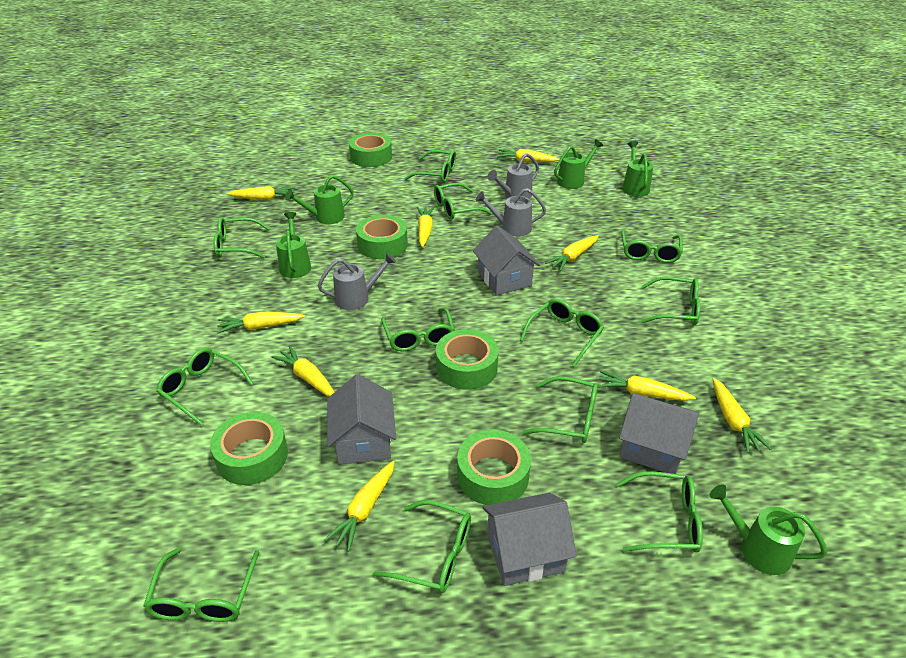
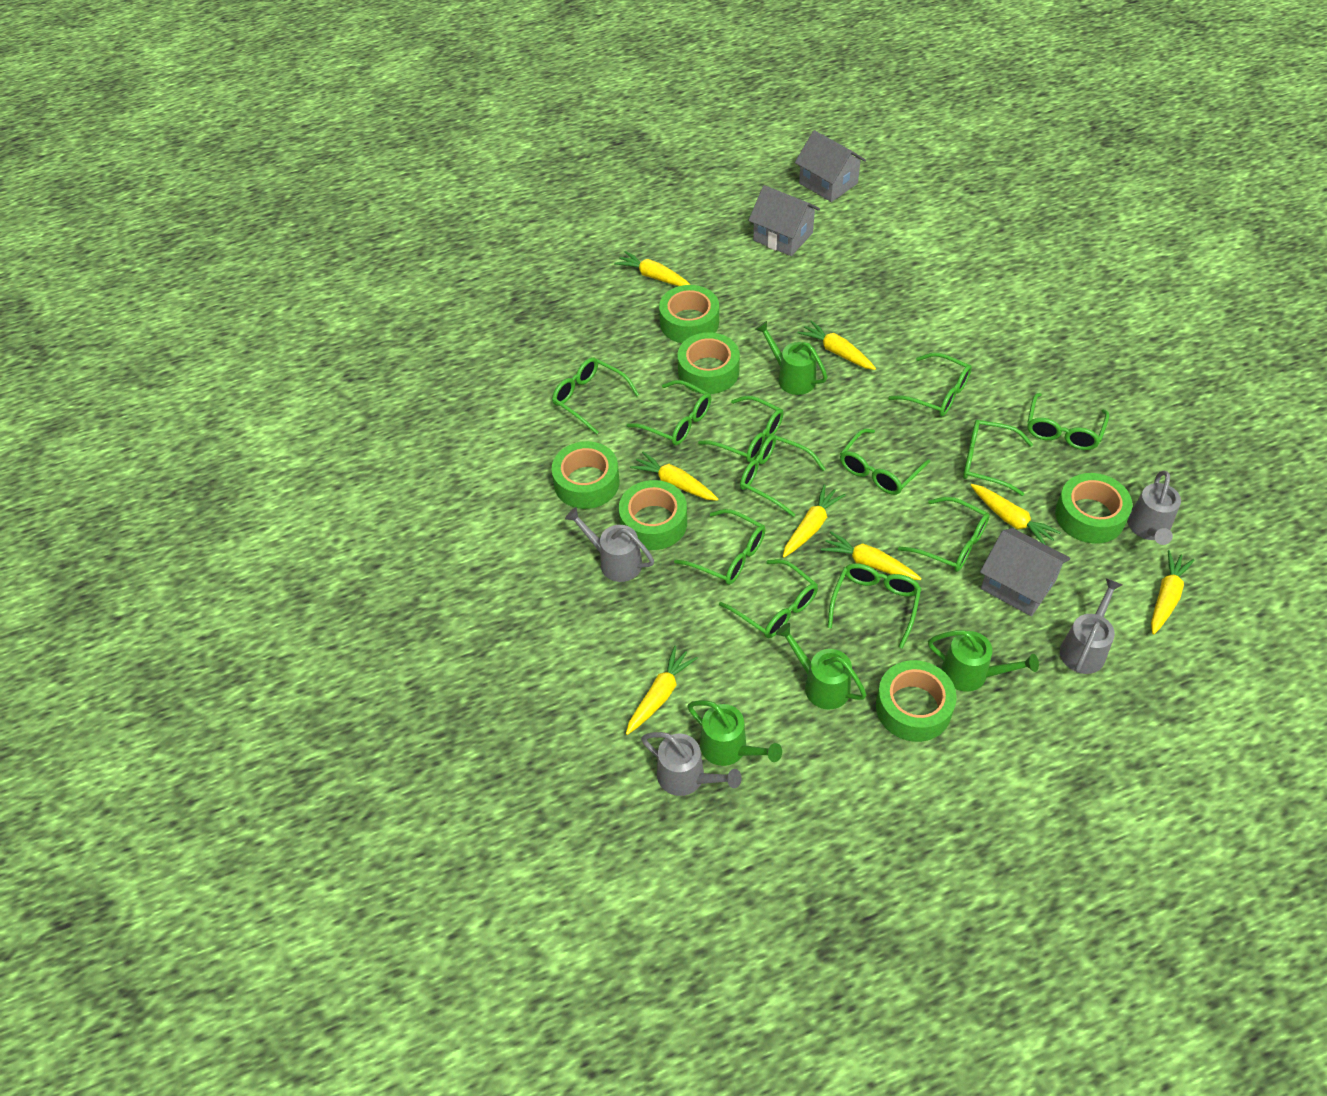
green tape: 5 -> 6
green watering can: 5 -> 4
grey house: 4 -> 3
grey watering can: 3 -> 4
yellow carrot: 9 -> 8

## [WHAT IS REQUIRED]
Transcribe every line in the entries above, taking out only the images.

## [FINISHED TASK]
green tape: 5 -> 6
green watering can: 5 -> 4
grey house: 4 -> 3
grey watering can: 3 -> 4
yellow carrot: 9 -> 8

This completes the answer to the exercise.